%%

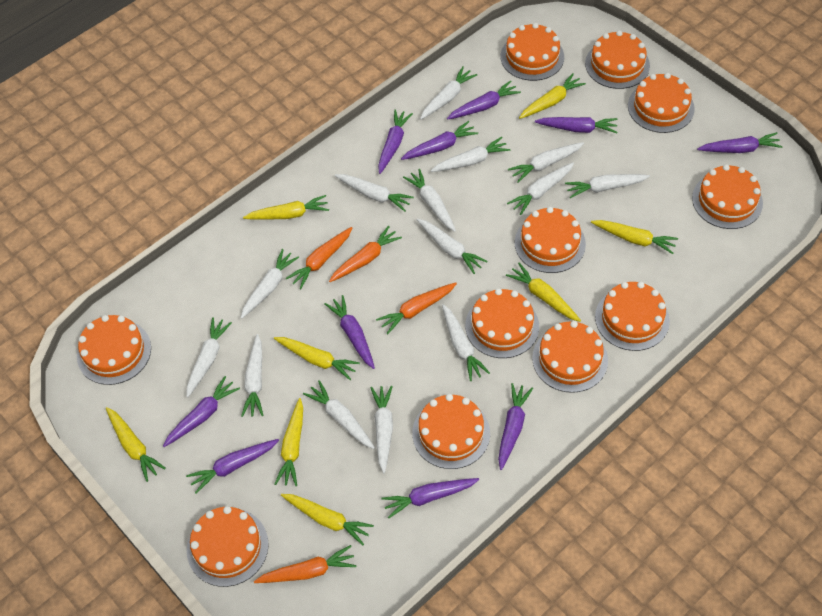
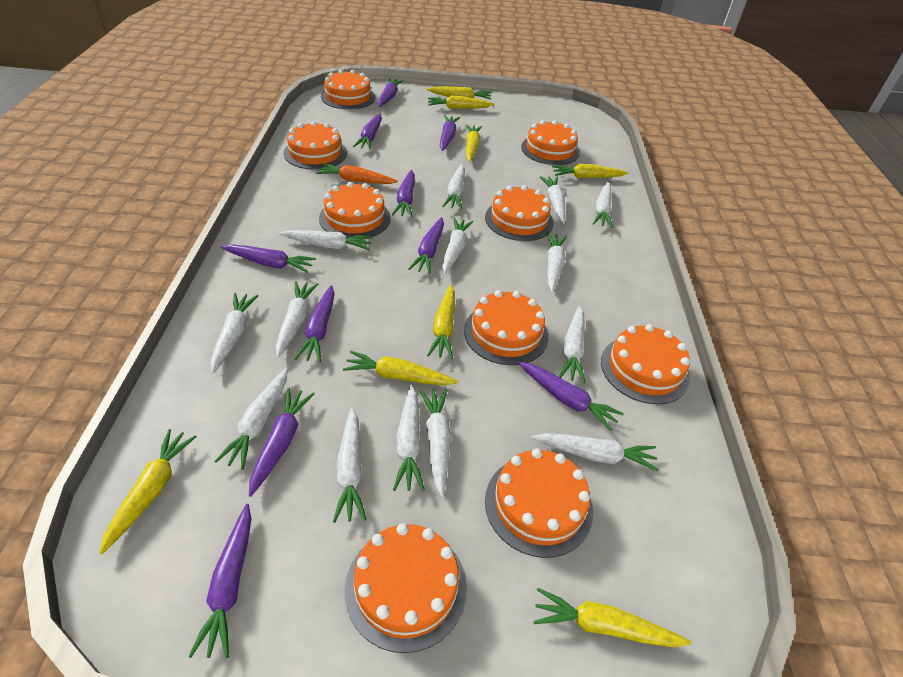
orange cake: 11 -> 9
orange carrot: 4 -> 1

%%
%%

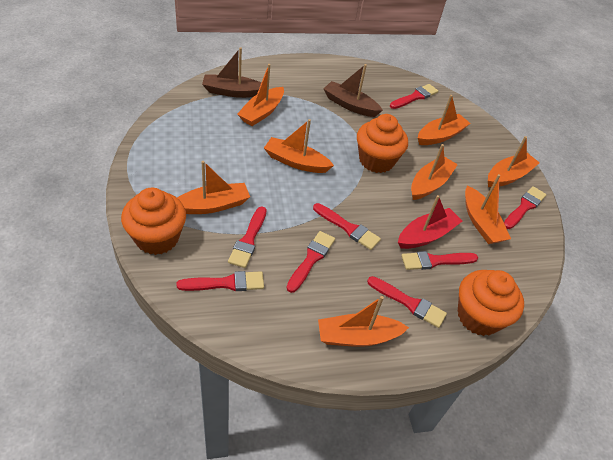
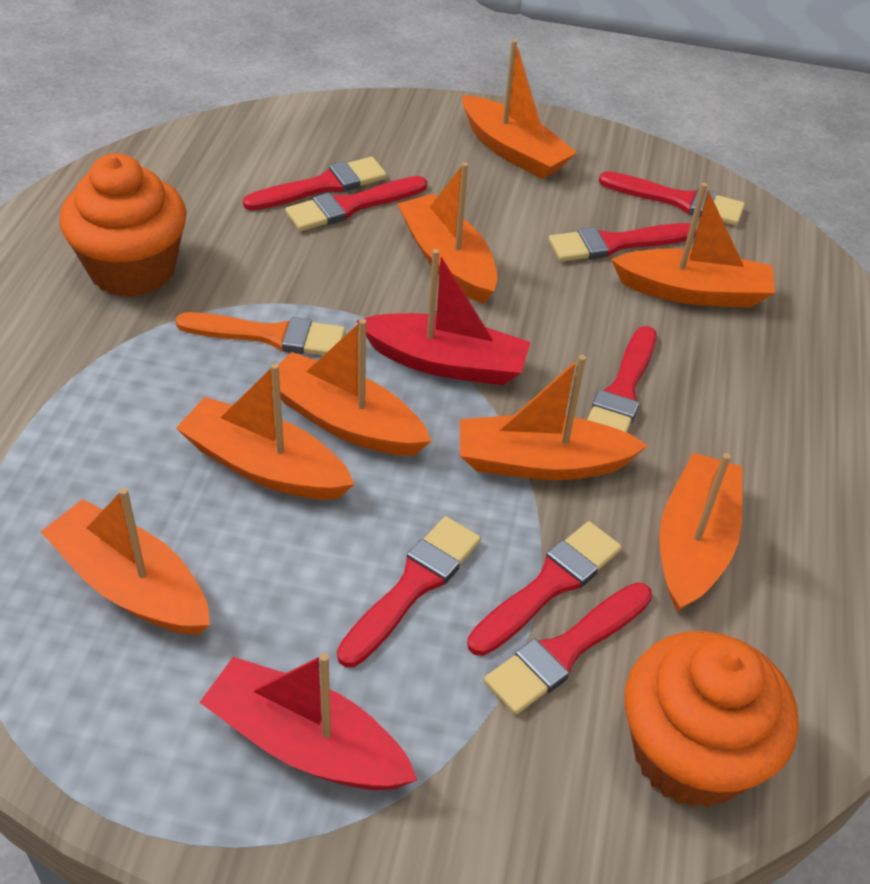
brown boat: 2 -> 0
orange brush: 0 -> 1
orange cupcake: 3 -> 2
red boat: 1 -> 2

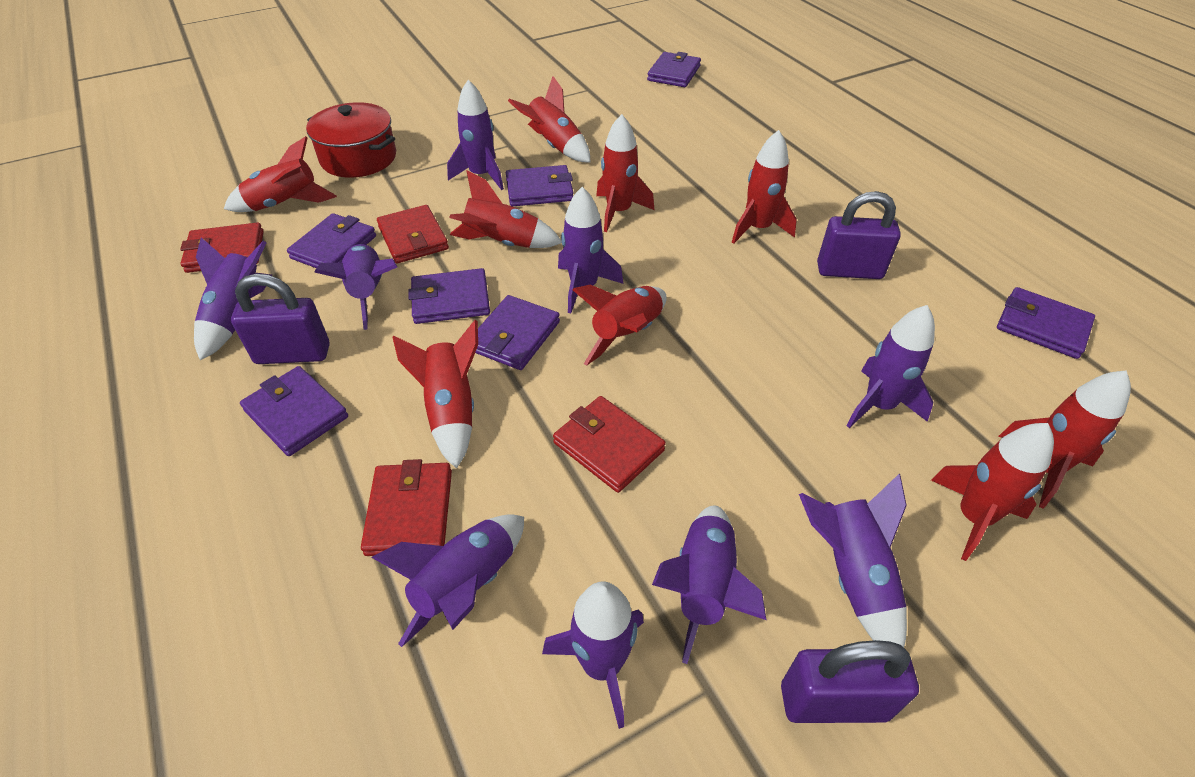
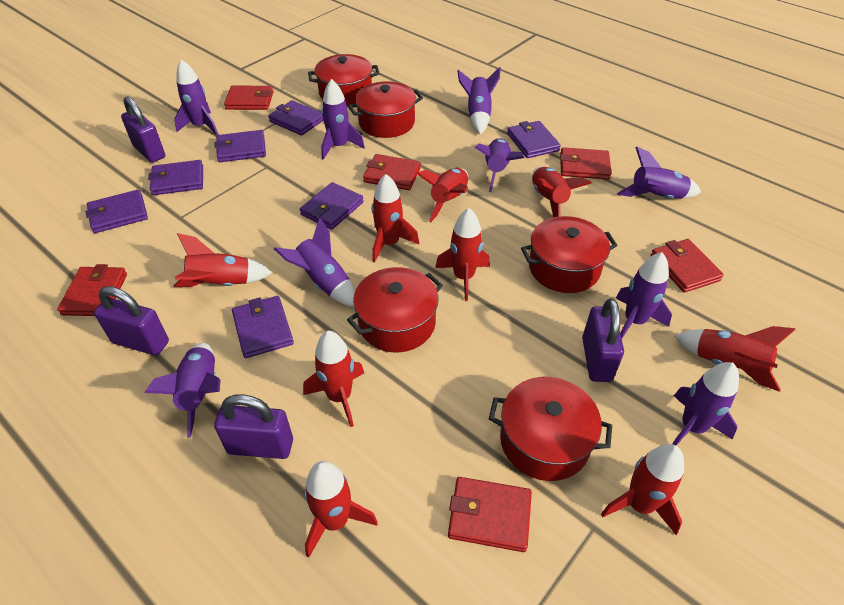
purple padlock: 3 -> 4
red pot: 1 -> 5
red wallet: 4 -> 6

%%

» What to produce
Everything above from the line with "orange brush: 0 -> 1" through the line with "red wallet: 4 -> 6" should be retyped exactly, and nothing else; omit pictures.

» Answer for the task
orange brush: 0 -> 1
orange cupcake: 3 -> 2
red boat: 1 -> 2

purple padlock: 3 -> 4
red pot: 1 -> 5
red wallet: 4 -> 6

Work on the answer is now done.